> [About this task]
A word-for-word transcription of the records is required.

-- Provided data follows --

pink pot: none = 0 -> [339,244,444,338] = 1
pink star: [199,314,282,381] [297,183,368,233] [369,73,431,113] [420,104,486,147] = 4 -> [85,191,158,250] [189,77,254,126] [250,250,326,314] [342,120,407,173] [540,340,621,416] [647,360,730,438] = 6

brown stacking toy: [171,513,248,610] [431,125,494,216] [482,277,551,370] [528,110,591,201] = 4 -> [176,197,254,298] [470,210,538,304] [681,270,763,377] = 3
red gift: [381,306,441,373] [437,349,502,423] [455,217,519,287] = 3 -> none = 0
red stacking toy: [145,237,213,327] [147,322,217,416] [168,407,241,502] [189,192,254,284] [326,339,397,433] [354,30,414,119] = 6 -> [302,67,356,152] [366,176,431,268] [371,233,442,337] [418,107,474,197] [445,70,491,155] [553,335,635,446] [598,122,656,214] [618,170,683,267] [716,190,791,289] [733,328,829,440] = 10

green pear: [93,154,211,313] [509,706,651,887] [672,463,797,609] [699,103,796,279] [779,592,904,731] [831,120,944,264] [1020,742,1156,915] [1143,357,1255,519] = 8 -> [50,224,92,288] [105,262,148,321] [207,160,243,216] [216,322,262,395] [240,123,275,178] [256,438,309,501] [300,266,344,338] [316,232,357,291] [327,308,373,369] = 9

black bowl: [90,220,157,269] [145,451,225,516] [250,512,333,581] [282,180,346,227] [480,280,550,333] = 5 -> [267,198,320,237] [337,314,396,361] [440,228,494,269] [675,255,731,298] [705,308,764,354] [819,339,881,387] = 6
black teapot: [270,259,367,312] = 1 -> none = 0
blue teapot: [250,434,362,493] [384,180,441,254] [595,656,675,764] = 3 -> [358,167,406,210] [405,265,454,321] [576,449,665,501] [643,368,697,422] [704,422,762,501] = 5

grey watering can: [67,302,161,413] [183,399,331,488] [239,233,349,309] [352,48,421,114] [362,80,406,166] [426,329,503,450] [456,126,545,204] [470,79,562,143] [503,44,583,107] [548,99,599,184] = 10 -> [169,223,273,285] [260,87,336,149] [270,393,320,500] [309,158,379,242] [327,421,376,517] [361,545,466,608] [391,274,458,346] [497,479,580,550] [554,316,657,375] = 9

-- Provided data concluded --

> [Answer space]
pink pot: none = 0 -> [339,244,444,338] = 1
pink star: [199,314,282,381] [297,183,368,233] [369,73,431,113] [420,104,486,147] = 4 -> [85,191,158,250] [189,77,254,126] [250,250,326,314] [342,120,407,173] [540,340,621,416] [647,360,730,438] = 6

brown stacking toy: [171,513,248,610] [431,125,494,216] [482,277,551,370] [528,110,591,201] = 4 -> [176,197,254,298] [470,210,538,304] [681,270,763,377] = 3
red gift: [381,306,441,373] [437,349,502,423] [455,217,519,287] = 3 -> none = 0
red stacking toy: [145,237,213,327] [147,322,217,416] [168,407,241,502] [189,192,254,284] [326,339,397,433] [354,30,414,119] = 6 -> [302,67,356,152] [366,176,431,268] [371,233,442,337] [418,107,474,197] [445,70,491,155] [553,335,635,446] [598,122,656,214] [618,170,683,267] [716,190,791,289] [733,328,829,440] = 10

green pear: [93,154,211,313] [509,706,651,887] [672,463,797,609] [699,103,796,279] [779,592,904,731] [831,120,944,264] [1020,742,1156,915] [1143,357,1255,519] = 8 -> [50,224,92,288] [105,262,148,321] [207,160,243,216] [216,322,262,395] [240,123,275,178] [256,438,309,501] [300,266,344,338] [316,232,357,291] [327,308,373,369] = 9

black bowl: [90,220,157,269] [145,451,225,516] [250,512,333,581] [282,180,346,227] [480,280,550,333] = 5 -> [267,198,320,237] [337,314,396,361] [440,228,494,269] [675,255,731,298] [705,308,764,354] [819,339,881,387] = 6
black teapot: [270,259,367,312] = 1 -> none = 0
blue teapot: [250,434,362,493] [384,180,441,254] [595,656,675,764] = 3 -> [358,167,406,210] [405,265,454,321] [576,449,665,501] [643,368,697,422] [704,422,762,501] = 5

grey watering can: [67,302,161,413] [183,399,331,488] [239,233,349,309] [352,48,421,114] [362,80,406,166] [426,329,503,450] [456,126,545,204] [470,79,562,143] [503,44,583,107] [548,99,599,184] = 10 -> [169,223,273,285] [260,87,336,149] [270,393,320,500] [309,158,379,242] [327,421,376,517] [361,545,466,608] [391,274,458,346] [497,479,580,550] [554,316,657,375] = 9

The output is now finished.